*** Opening of GIVEN DATA ***
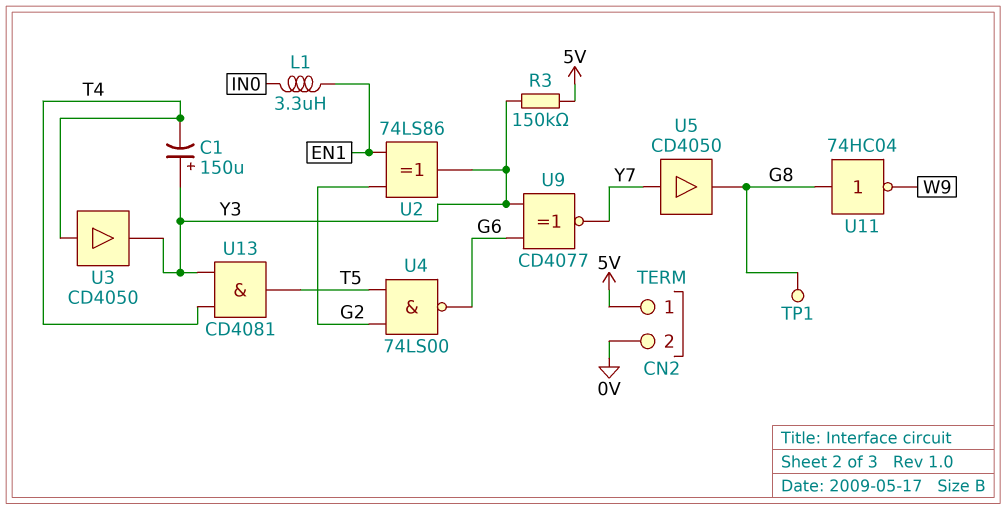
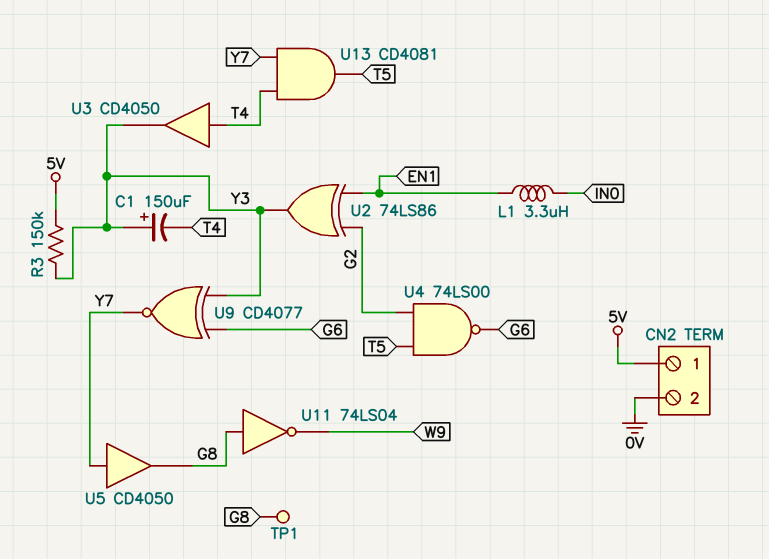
U11: NOT 74HC04 (in G8, out W9) -> NOT 74LS04 (in G8, out W9)
U13: AND CD4081 (in T4, in Y3, out T5) -> AND CD4081 (in T4, in Y7, out T5)

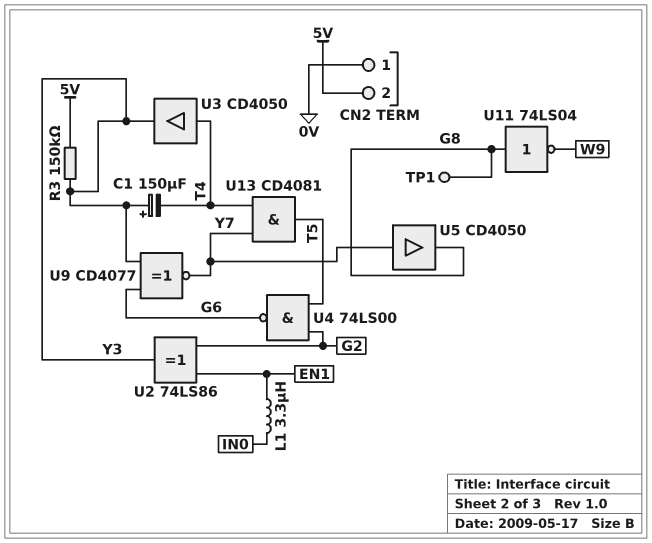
CN2 pin 1: 5V -> 0V
CN2 pin 2: 0V -> 5V

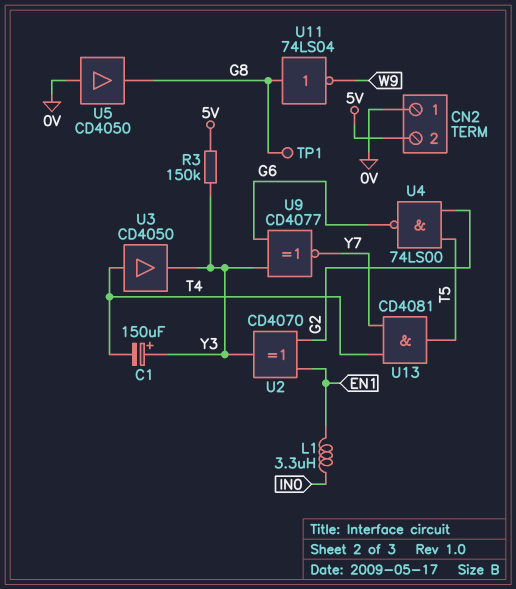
U2: XOR 74LS86 (in EN1, in G2, out Y3) -> XOR CD4070 (in EN1, in G2, out Y3)
U5: buffer CD4050 (in Y7, out G8) -> buffer CD4050 (in 0V, out G8)

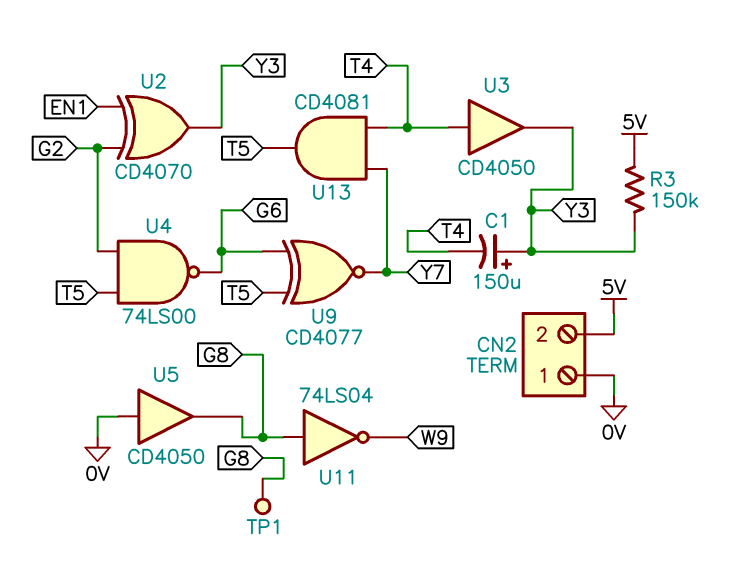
L1: 3.3uH (EN1, IN0) -> none
U9: XNOR CD4077 (in G6, in Y3, out Y7) -> XNOR CD4077 (in G6, in T5, out Y7)

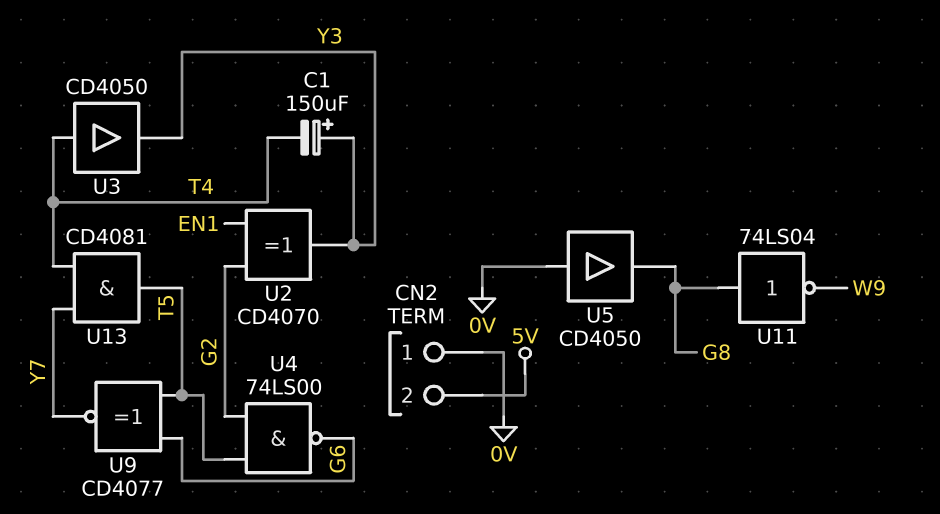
R3: 150k (5V, Y3) -> none
TP1: test point (G8) -> none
*** Close of GIVEN DATA ***
## PROBLEM DESCRIPTION
Word for word, retype the material above without its pictures.

## SOLUTION FOR THIS PROBLEM
U11: NOT 74HC04 (in G8, out W9) -> NOT 74LS04 (in G8, out W9)
U13: AND CD4081 (in T4, in Y3, out T5) -> AND CD4081 (in T4, in Y7, out T5)

CN2 pin 1: 5V -> 0V
CN2 pin 2: 0V -> 5V

U2: XOR 74LS86 (in EN1, in G2, out Y3) -> XOR CD4070 (in EN1, in G2, out Y3)
U5: buffer CD4050 (in Y7, out G8) -> buffer CD4050 (in 0V, out G8)

L1: 3.3uH (EN1, IN0) -> none
U9: XNOR CD4077 (in G6, in Y3, out Y7) -> XNOR CD4077 (in G6, in T5, out Y7)

R3: 150k (5V, Y3) -> none
TP1: test point (G8) -> none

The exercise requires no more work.